[Start of INPUT ROWS]

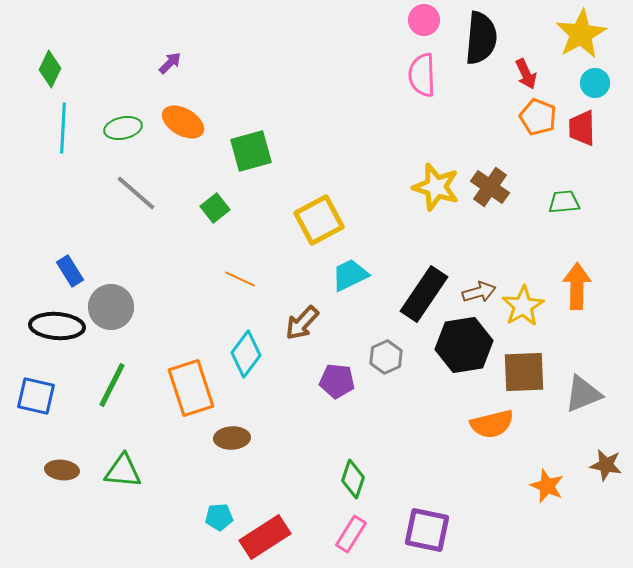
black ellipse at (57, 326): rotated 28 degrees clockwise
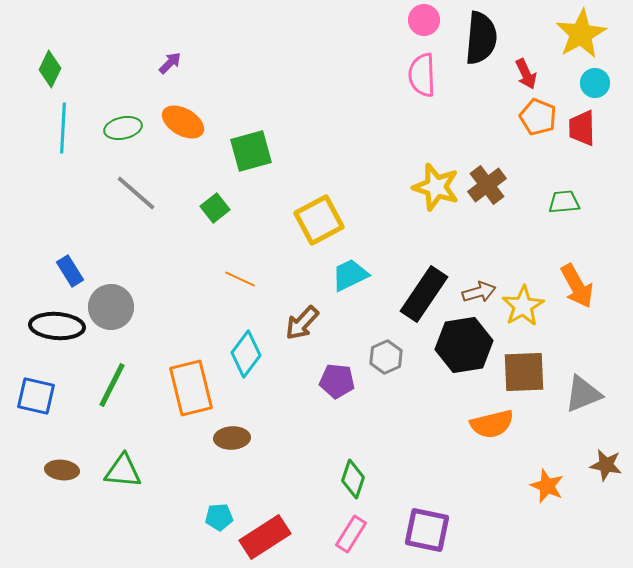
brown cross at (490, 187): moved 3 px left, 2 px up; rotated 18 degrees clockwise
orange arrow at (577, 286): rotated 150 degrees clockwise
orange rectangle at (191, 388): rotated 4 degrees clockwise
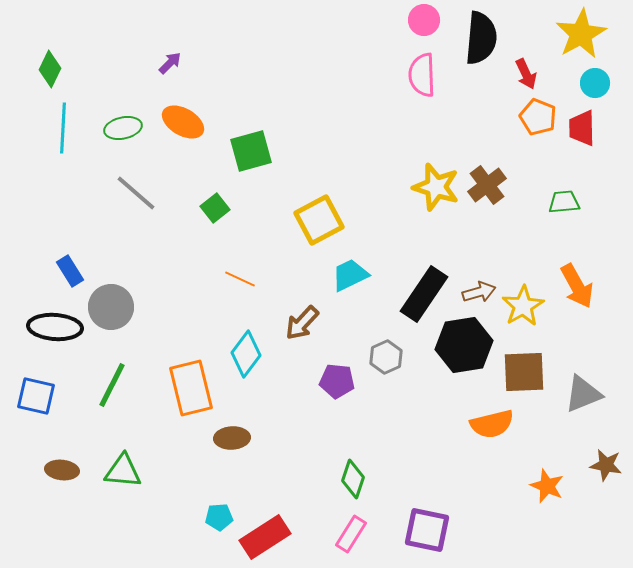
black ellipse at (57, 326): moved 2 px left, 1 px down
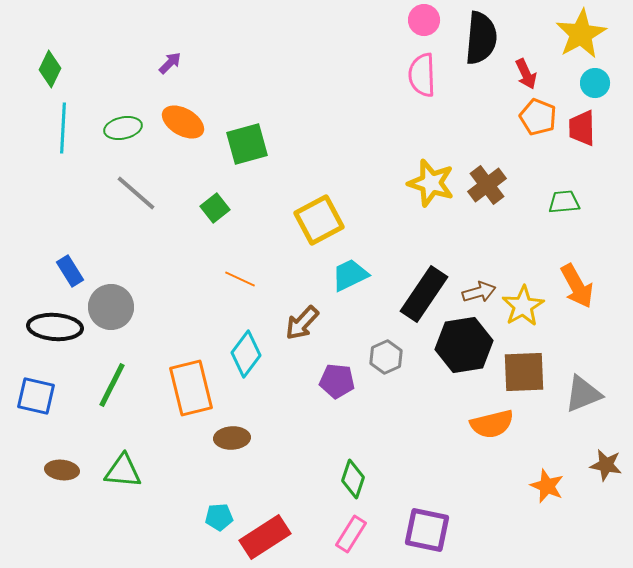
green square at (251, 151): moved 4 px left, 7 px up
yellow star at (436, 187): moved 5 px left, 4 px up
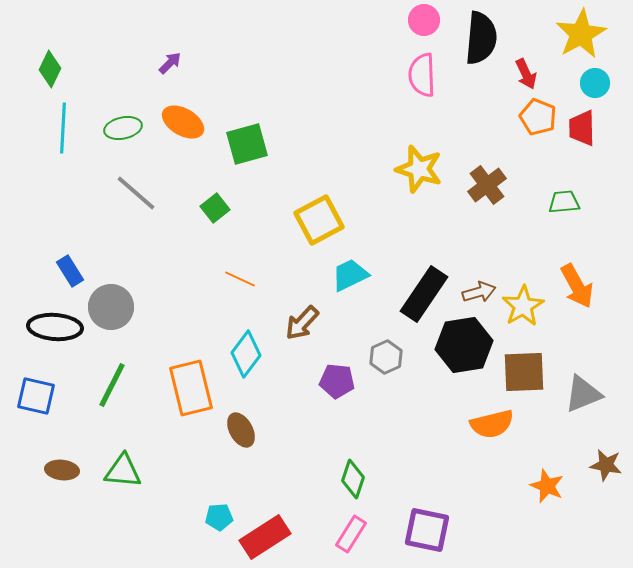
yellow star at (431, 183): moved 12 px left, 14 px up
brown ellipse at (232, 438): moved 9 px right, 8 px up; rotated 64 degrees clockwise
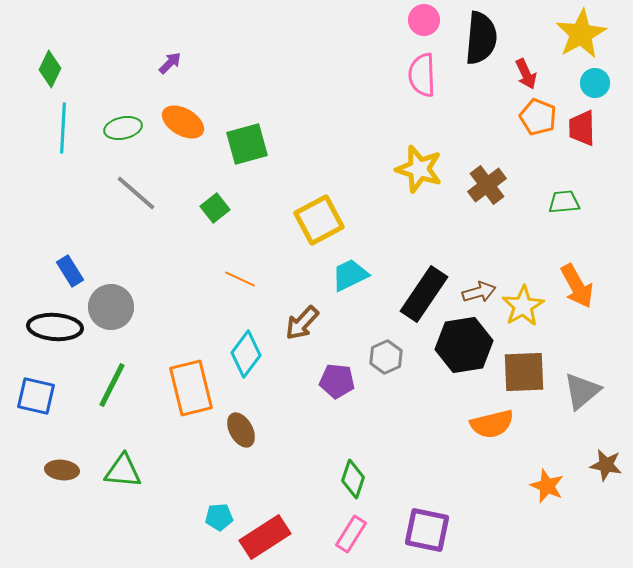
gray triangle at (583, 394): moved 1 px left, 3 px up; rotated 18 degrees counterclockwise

[End of INPUT ROWS]

# GIVEN TASK
Reproduce word for word the stretch from the line containing "black ellipse at (57, 326): moved" through the end of the records, omitting the picture markers.

# TASK SOLUTION
black ellipse at (57, 326): moved 2 px left, 1 px down
green square at (251, 151): moved 4 px left, 7 px up
yellow star at (436, 187): moved 5 px left, 4 px up
yellow star at (431, 183): moved 12 px left, 14 px up
brown ellipse at (232, 438): moved 9 px right, 8 px up; rotated 64 degrees clockwise
gray triangle at (583, 394): moved 1 px left, 3 px up; rotated 18 degrees counterclockwise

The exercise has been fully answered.